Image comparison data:
= Beginning of Section =

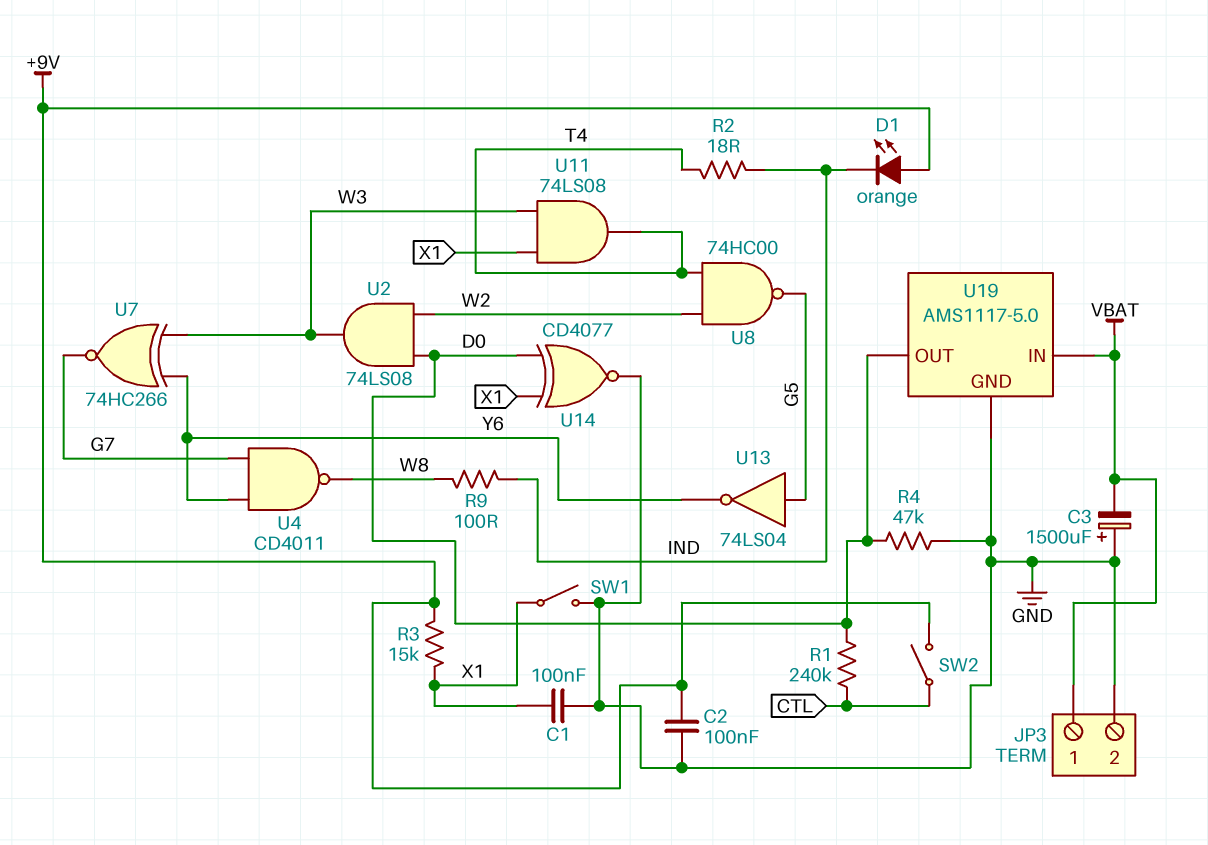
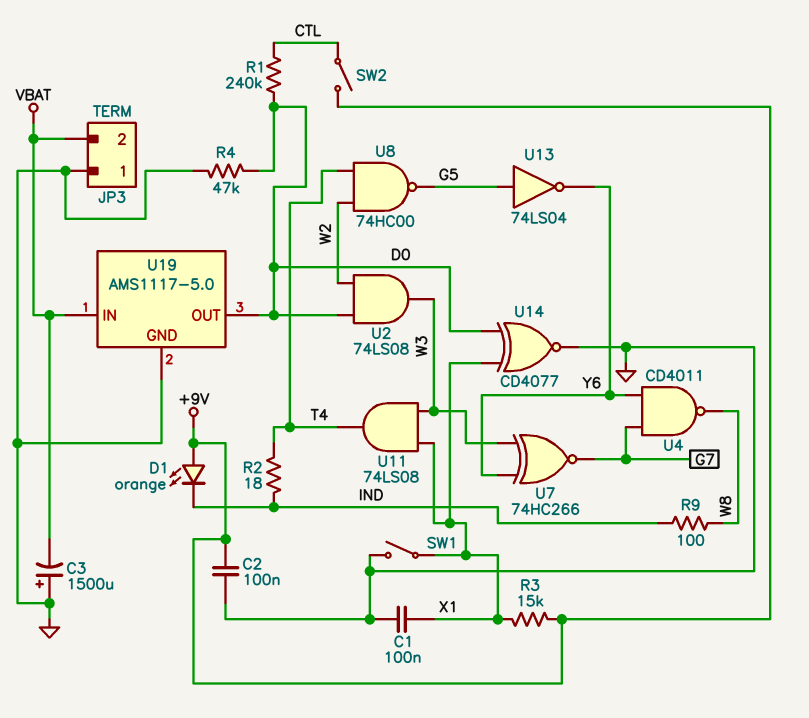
JP3 pin 1: VBAT -> GND
JP3 pin 2: GND -> VBAT

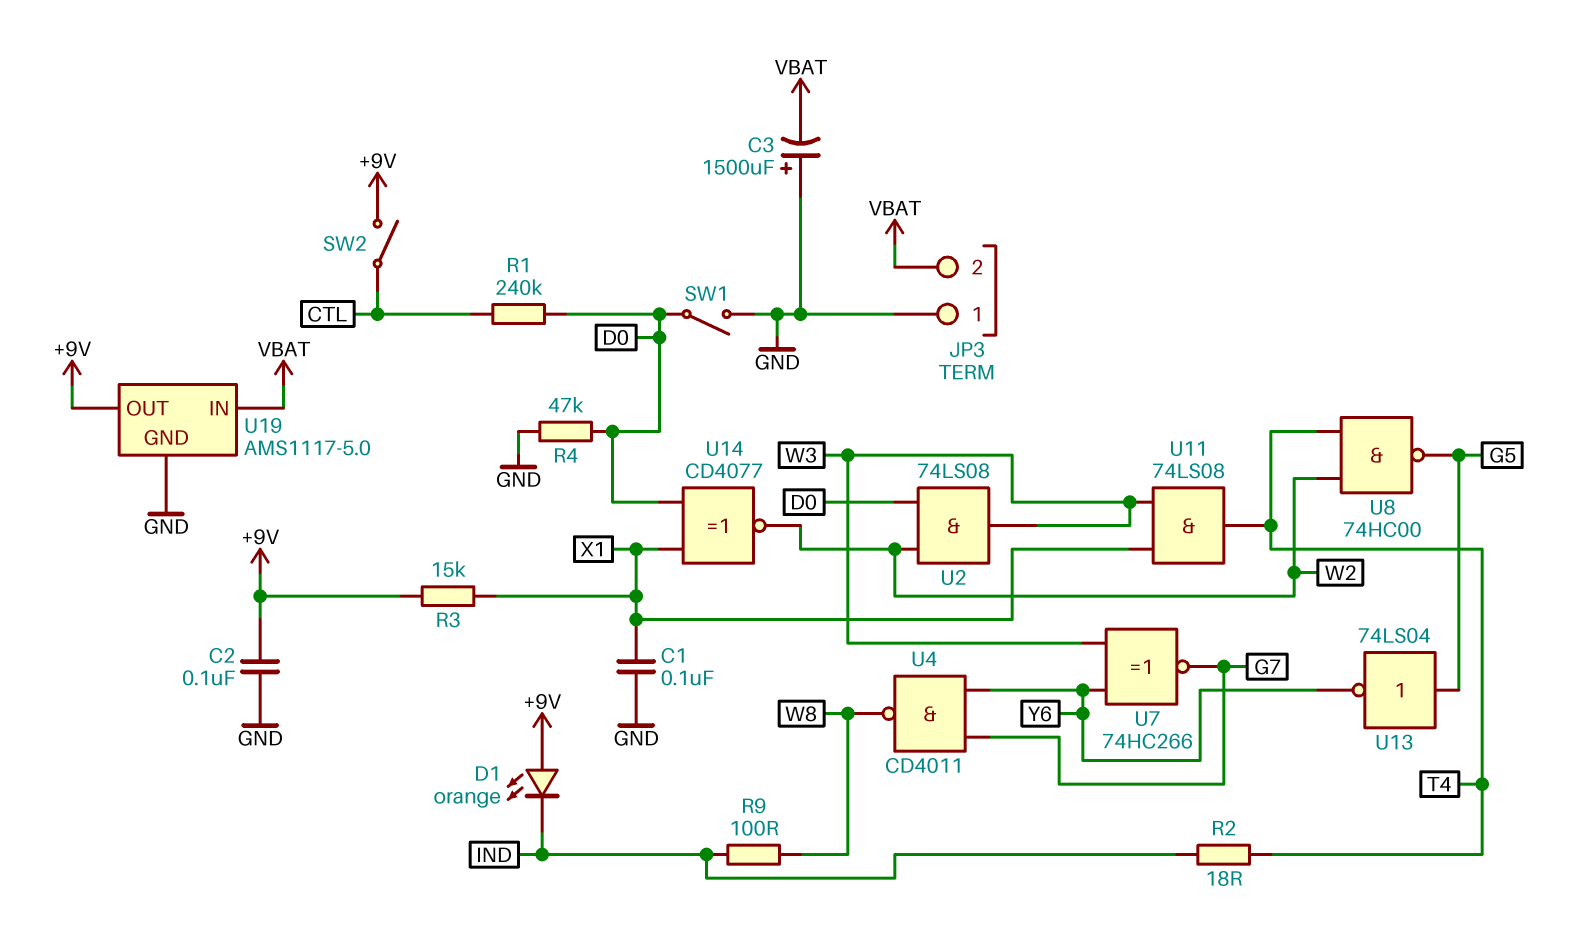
SW1: switch (GND, X1) -> switch (D0, GND)
U14: XNOR CD4077 (in D0, in X1, out GND) -> XNOR CD4077 (in D0, in X1, out W2)
U19 pin OUT: D0 -> +9V

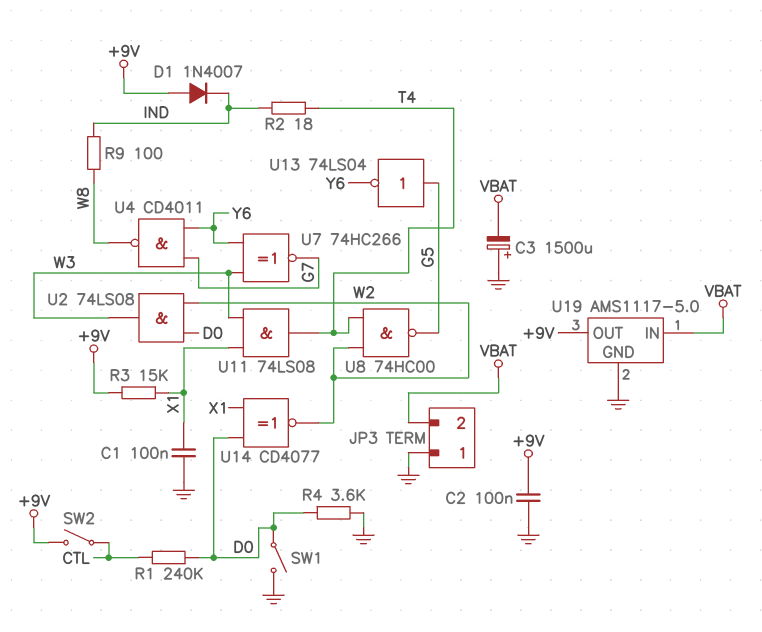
D1: LED orange (A +9V, K IND) -> diode 1N4007 (A +9V, K IND)
R4: 47k (D0, GND) -> 3.6k (D0, GND)

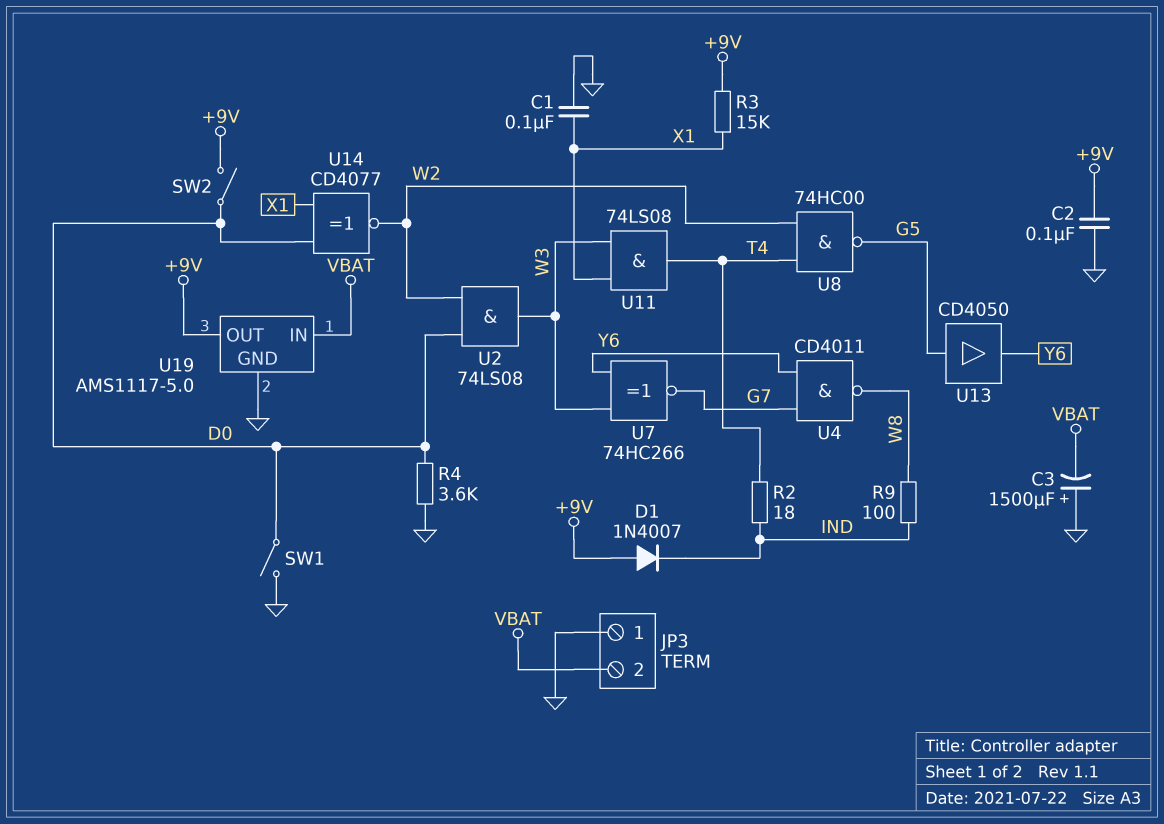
R1: 240k (CTL, D0) -> none
SW2: switch (+9V, CTL) -> switch (+9V, D0)
U13: NOT 74LS04 (in G5, out Y6) -> buffer CD4050 (in G5, out Y6)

= End of Section =

Go through the records above. Copy each line in which the string "switch" appears.

EXERCISE RESPONSE =
SW1: switch (GND, X1) -> switch (D0, GND)
SW2: switch (+9V, CTL) -> switch (+9V, D0)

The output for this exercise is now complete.